▶ **ACTION ITEM**
Your job is to retype the records exactly while dropping every picture.

START INPUT DATA

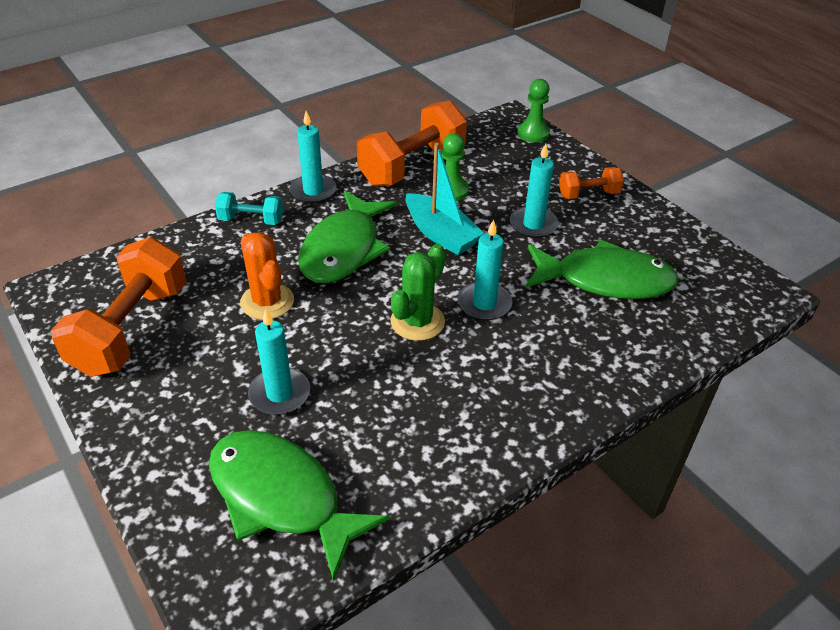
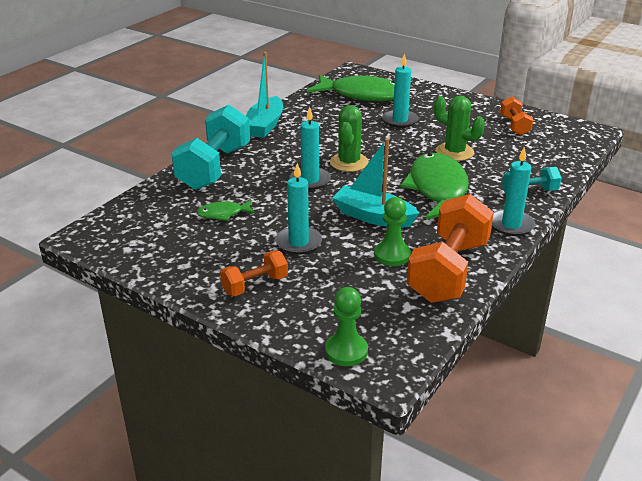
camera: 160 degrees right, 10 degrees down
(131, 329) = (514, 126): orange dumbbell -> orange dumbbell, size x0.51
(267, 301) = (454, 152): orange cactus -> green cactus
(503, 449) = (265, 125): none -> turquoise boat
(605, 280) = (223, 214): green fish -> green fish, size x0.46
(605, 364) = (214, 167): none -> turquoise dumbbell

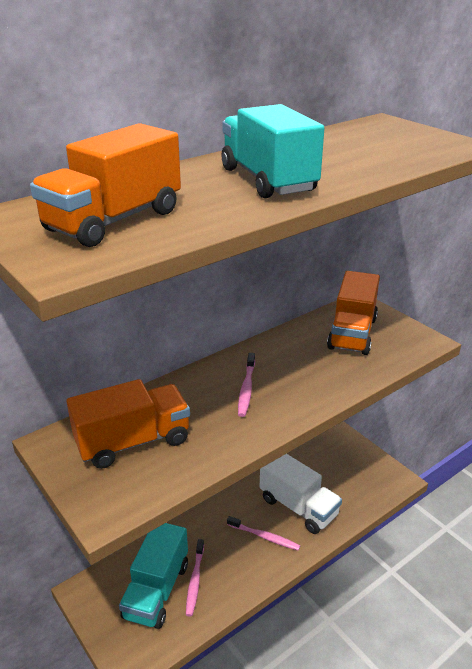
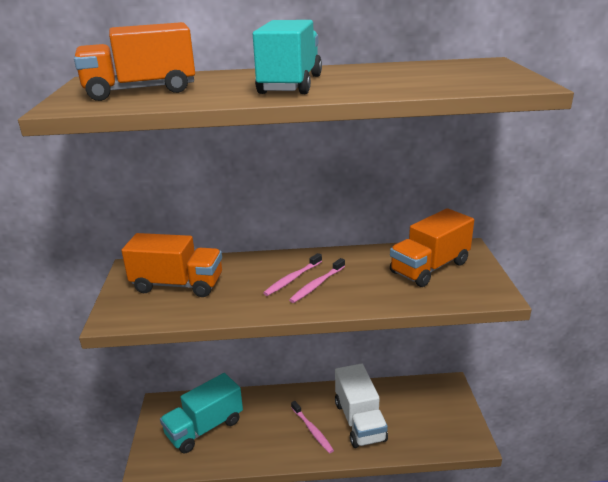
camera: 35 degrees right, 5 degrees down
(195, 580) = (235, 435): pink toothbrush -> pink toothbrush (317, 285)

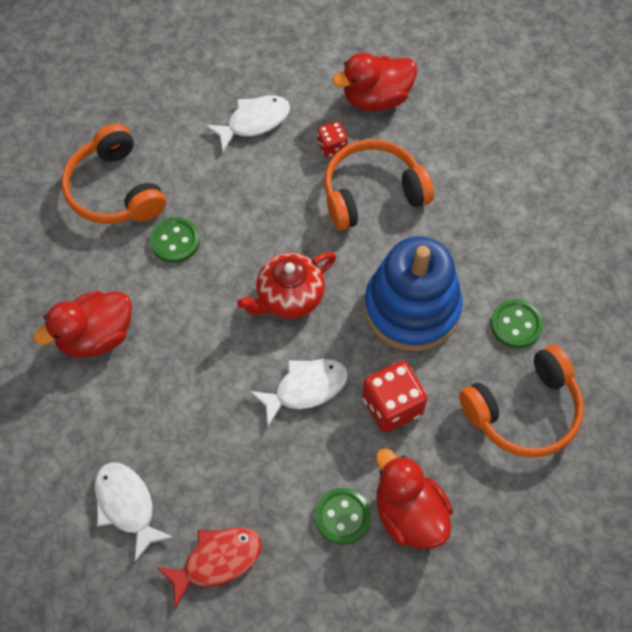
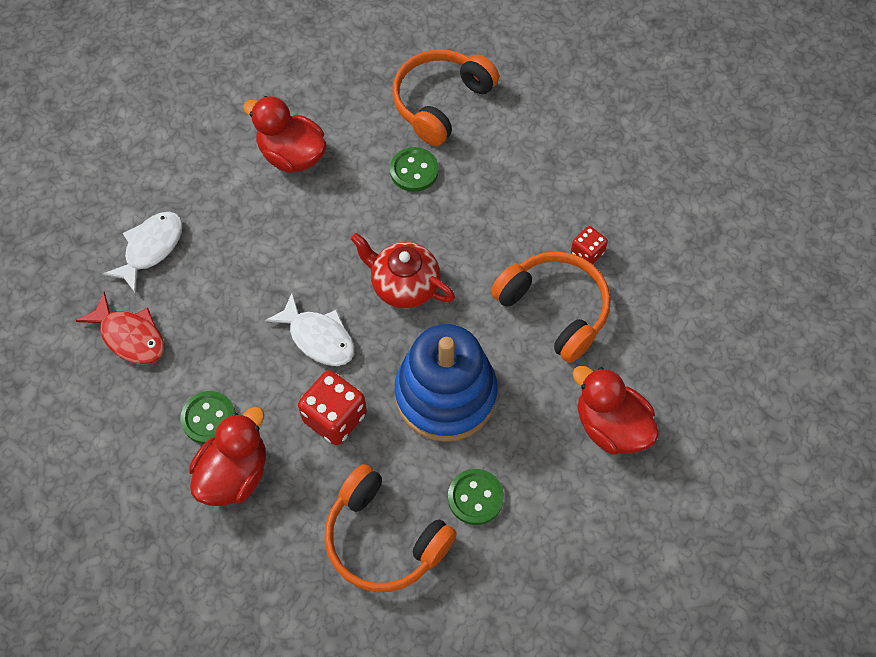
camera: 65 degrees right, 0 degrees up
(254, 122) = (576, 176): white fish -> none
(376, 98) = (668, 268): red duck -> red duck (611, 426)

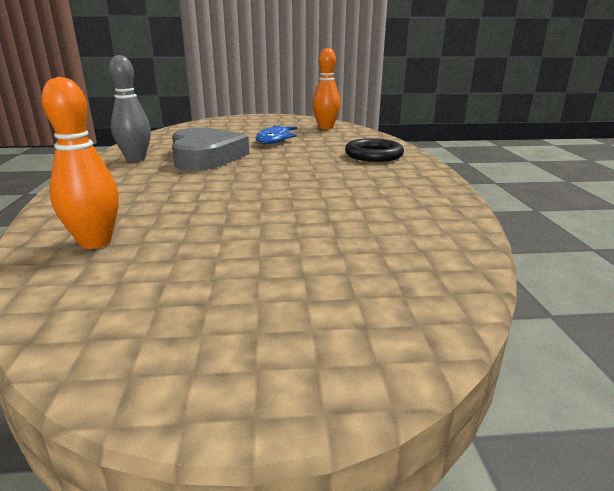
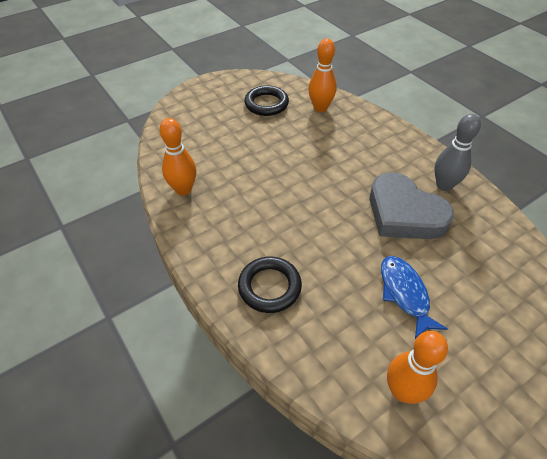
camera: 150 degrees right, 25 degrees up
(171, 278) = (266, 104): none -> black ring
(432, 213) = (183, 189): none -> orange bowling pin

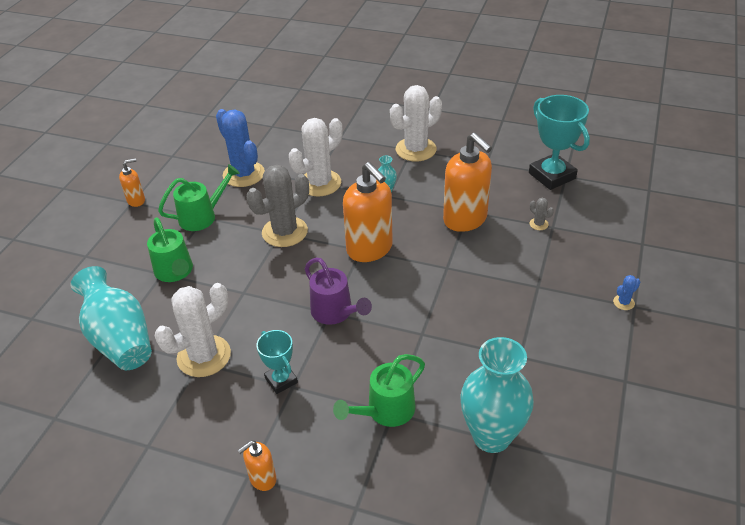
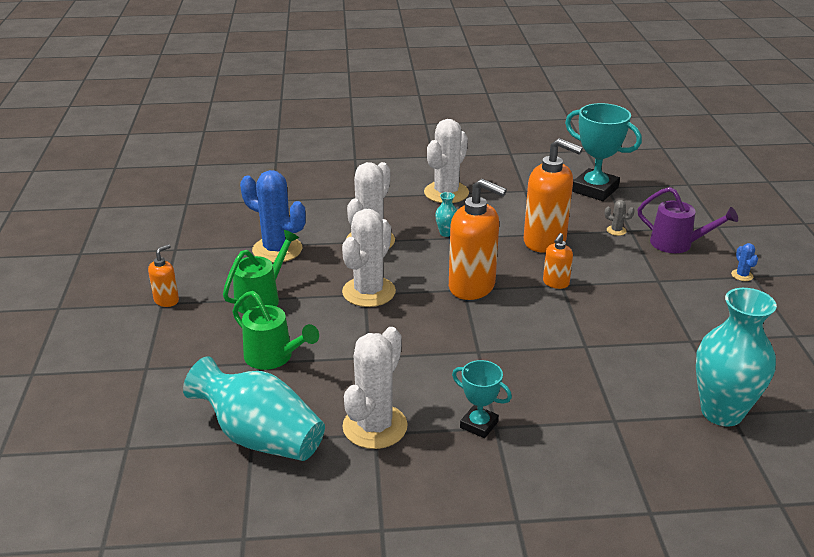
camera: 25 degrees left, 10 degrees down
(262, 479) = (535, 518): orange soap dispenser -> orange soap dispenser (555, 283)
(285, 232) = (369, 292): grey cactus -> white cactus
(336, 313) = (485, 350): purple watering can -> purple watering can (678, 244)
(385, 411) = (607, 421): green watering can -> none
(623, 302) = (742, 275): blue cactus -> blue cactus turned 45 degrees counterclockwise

END INPUT DATA

▶ **THE ANSWER**
camera: 160 degrees right, 10 degrees down
(131, 329) = (514, 126): orange dumbbell -> orange dumbbell, size x0.51
(267, 301) = (454, 152): orange cactus -> green cactus
(503, 449) = (265, 125): none -> turquoise boat
(605, 280) = (223, 214): green fish -> green fish, size x0.46
(605, 364) = (214, 167): none -> turquoise dumbbell

camera: 35 degrees right, 5 degrees down
(195, 580) = (235, 435): pink toothbrush -> pink toothbrush (317, 285)

camera: 65 degrees right, 0 degrees up
(254, 122) = (576, 176): white fish -> none
(376, 98) = (668, 268): red duck -> red duck (611, 426)

camera: 150 degrees right, 25 degrees up
(171, 278) = (266, 104): none -> black ring
(432, 213) = (183, 189): none -> orange bowling pin

camera: 25 degrees left, 10 degrees down
(262, 479) = (535, 518): orange soap dispenser -> orange soap dispenser (555, 283)
(285, 232) = (369, 292): grey cactus -> white cactus
(336, 313) = (485, 350): purple watering can -> purple watering can (678, 244)
(385, 411) = (607, 421): green watering can -> none
(623, 302) = (742, 275): blue cactus -> blue cactus turned 45 degrees counterclockwise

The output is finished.